== Information given
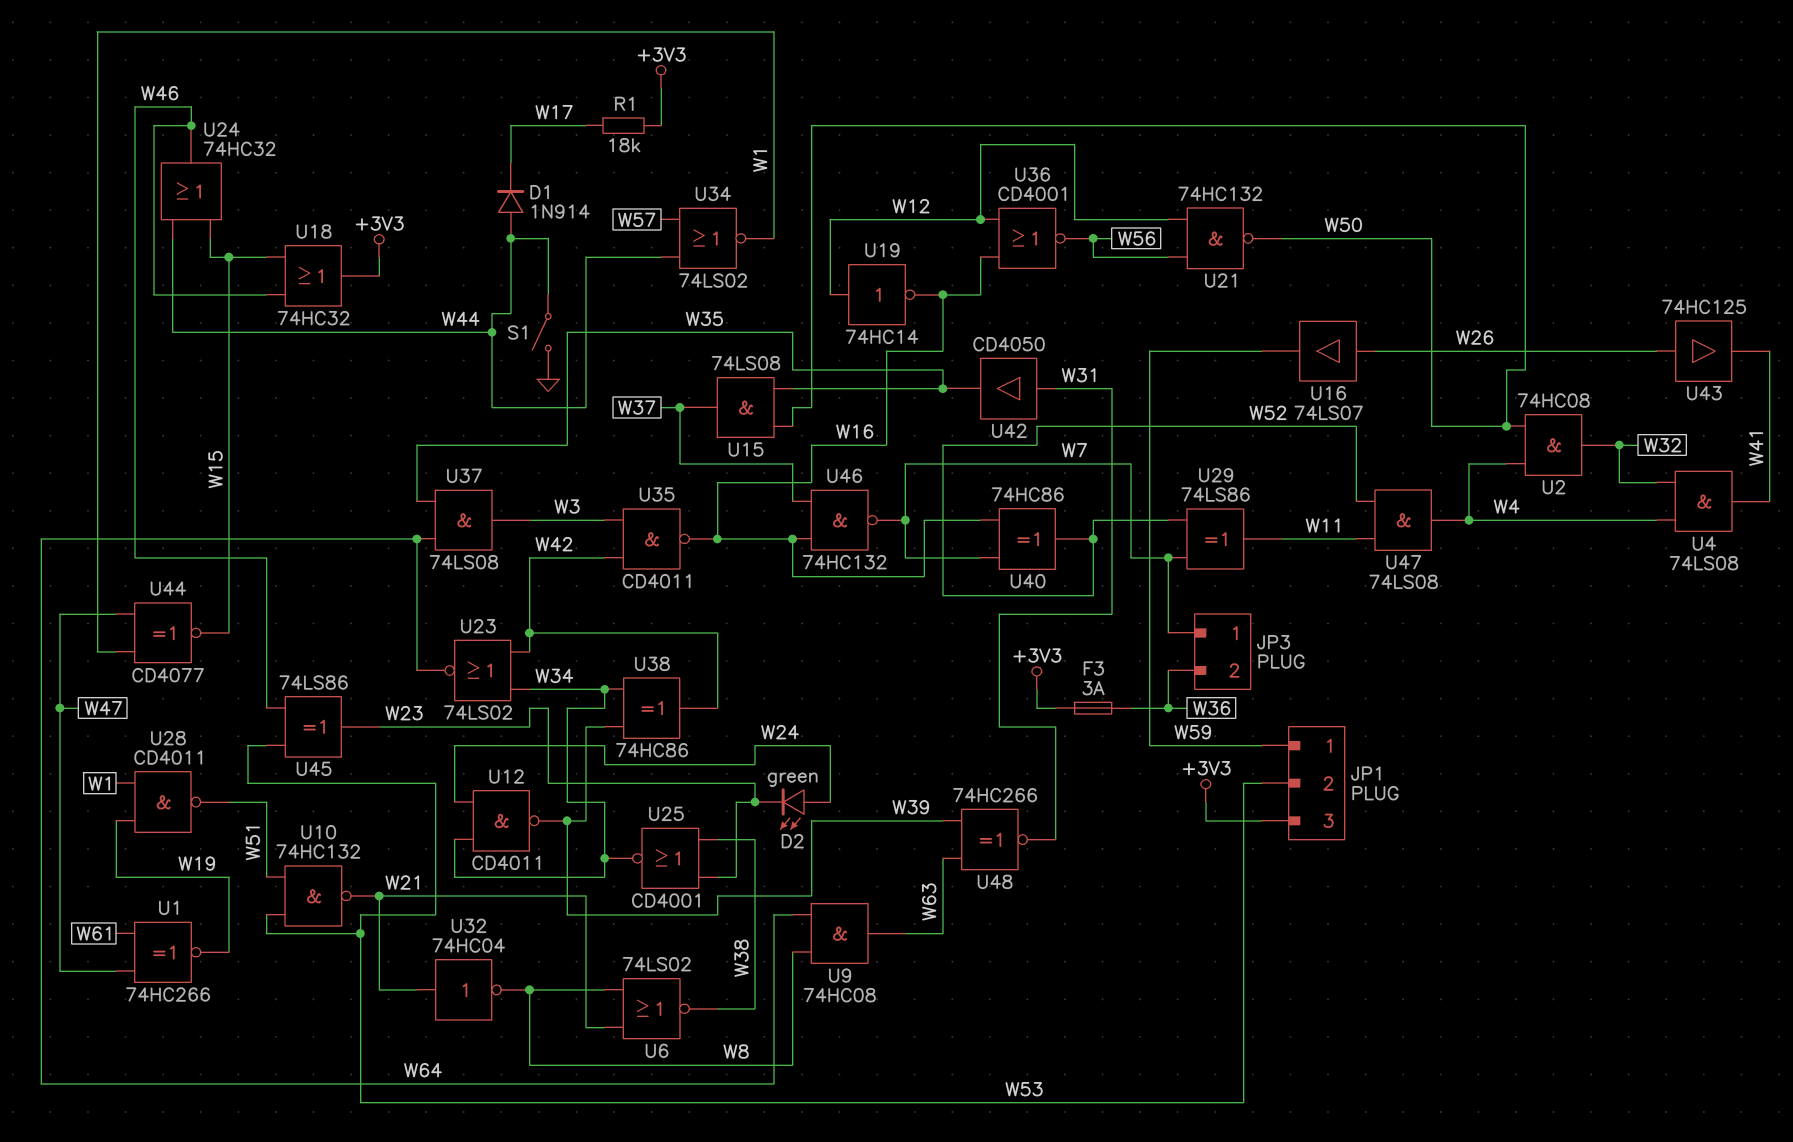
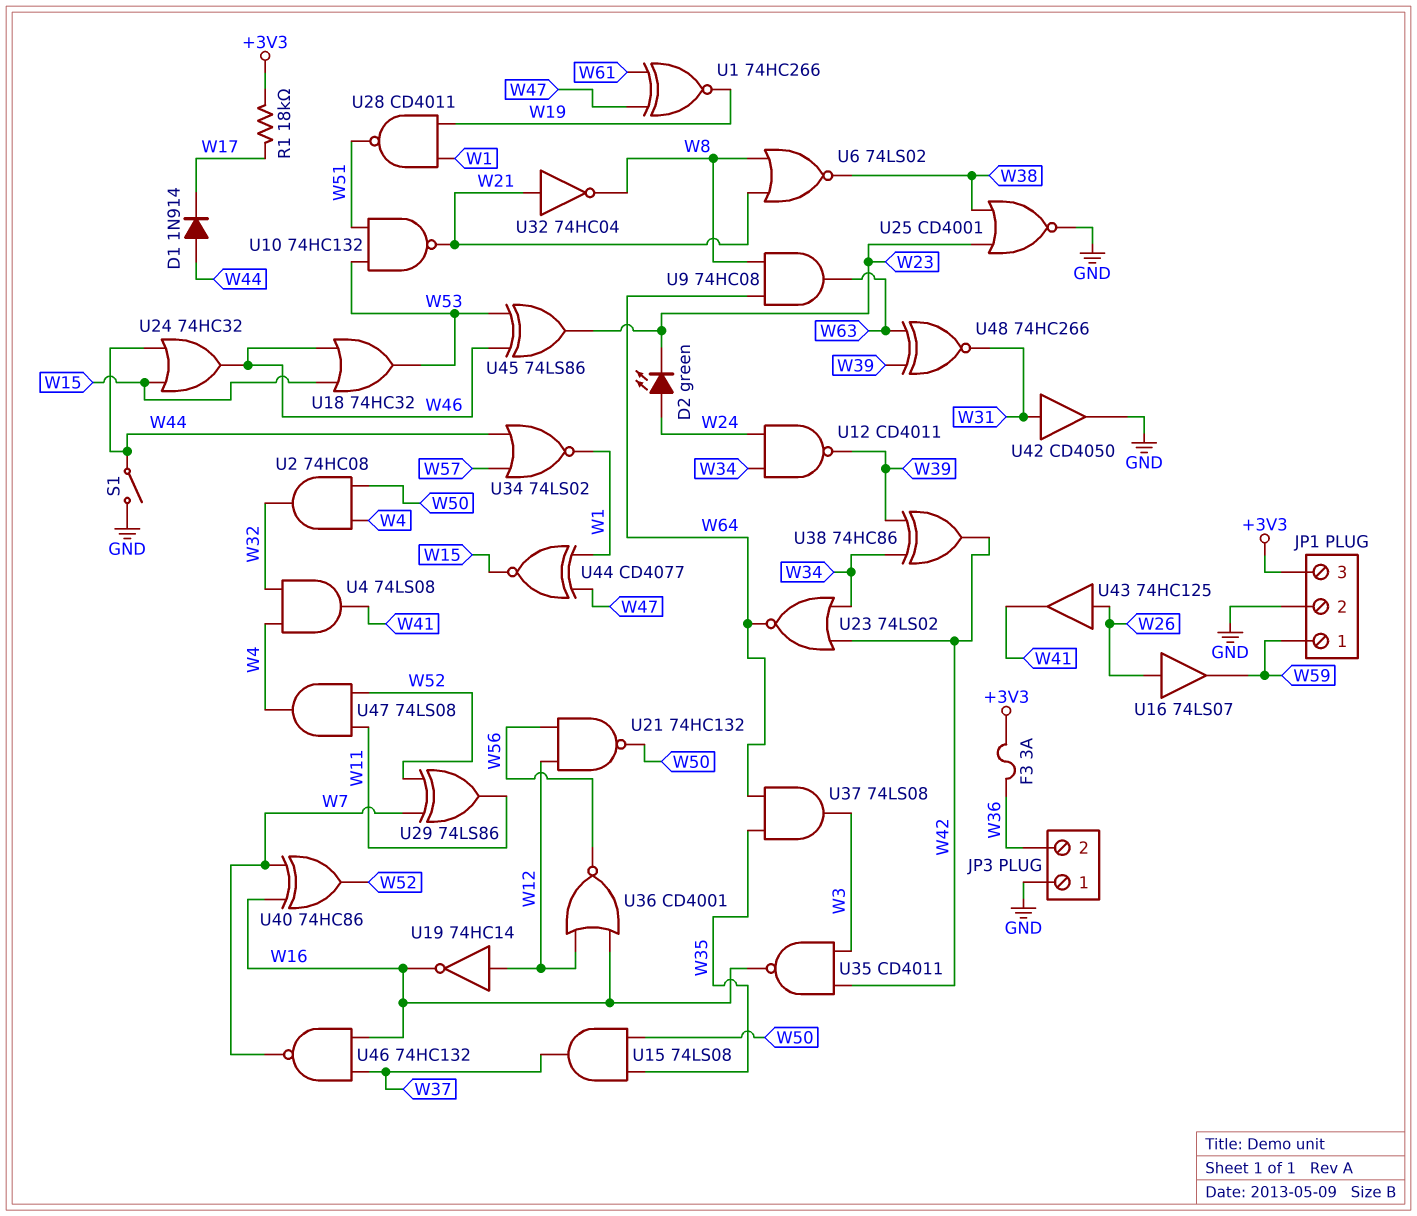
JP1 pin 2: W53 -> GND
JP3 pin 1: W7 -> GND
U18: OR 74HC32 (in W15, in W46, out +3V3) -> OR 74HC32 (in W15, in W46, out W53)
U25: NOR CD4001 (in W23, in W38, out W34) -> NOR CD4001 (in W23, in W38, out GND)
U42: buffer CD4050 (in W31, out W35) -> buffer CD4050 (in W31, out GND)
====
What needs to be done -
Give the listing above again exactly, minus any images.

Written solution -
JP1 pin 2: W53 -> GND
JP3 pin 1: W7 -> GND
U18: OR 74HC32 (in W15, in W46, out +3V3) -> OR 74HC32 (in W15, in W46, out W53)
U25: NOR CD4001 (in W23, in W38, out W34) -> NOR CD4001 (in W23, in W38, out GND)
U42: buffer CD4050 (in W31, out W35) -> buffer CD4050 (in W31, out GND)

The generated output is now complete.